*TASK*. Could you retype exactly the lines running from the line with "(440, 517) = (359, 533): green" to the end of the data, both included, and nothing else?

*Object correspondence data*.
--- START ---

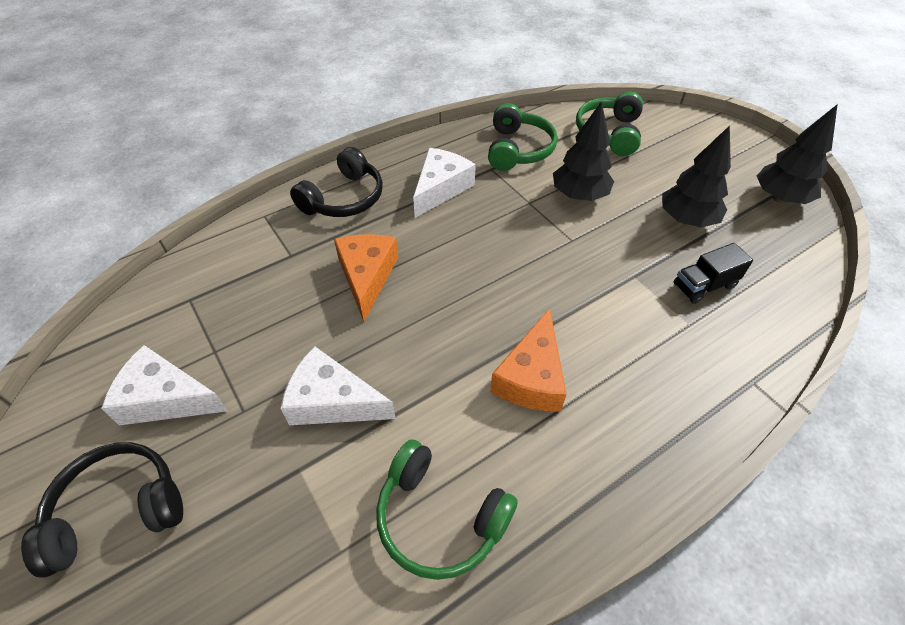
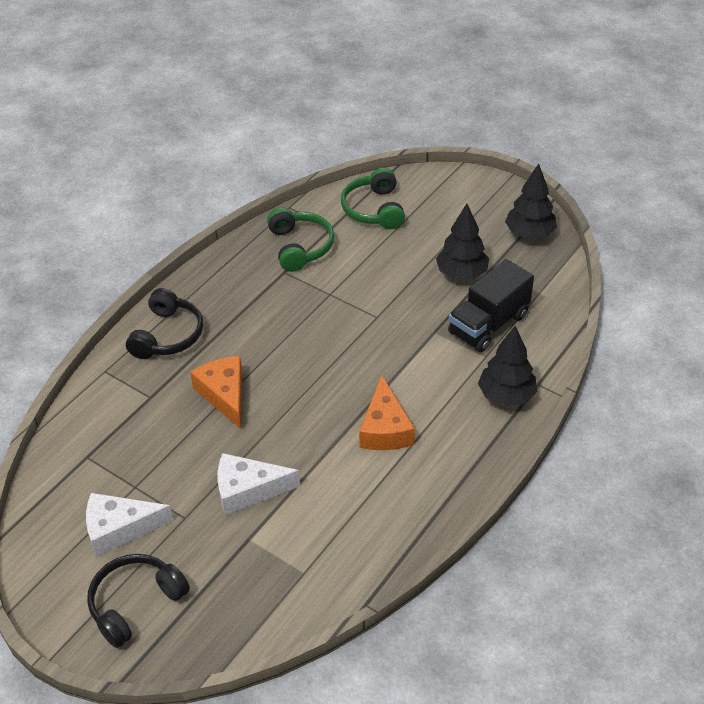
camera: 20 degrees left, 5 degrees down
(440, 517) = (359, 533): green headphones -> none
(441, 188) = (248, 302): white cheese -> none
(579, 195) = (369, 276): black tree -> black tree (506, 395)
(704, 286) = (488, 324): black truck -> black truck, size x1.69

--- END ---

*WRITTEN SOLUTION*.
(440, 517) = (359, 533): green headphones -> none
(441, 188) = (248, 302): white cheese -> none
(579, 195) = (369, 276): black tree -> black tree (506, 395)
(704, 286) = (488, 324): black truck -> black truck, size x1.69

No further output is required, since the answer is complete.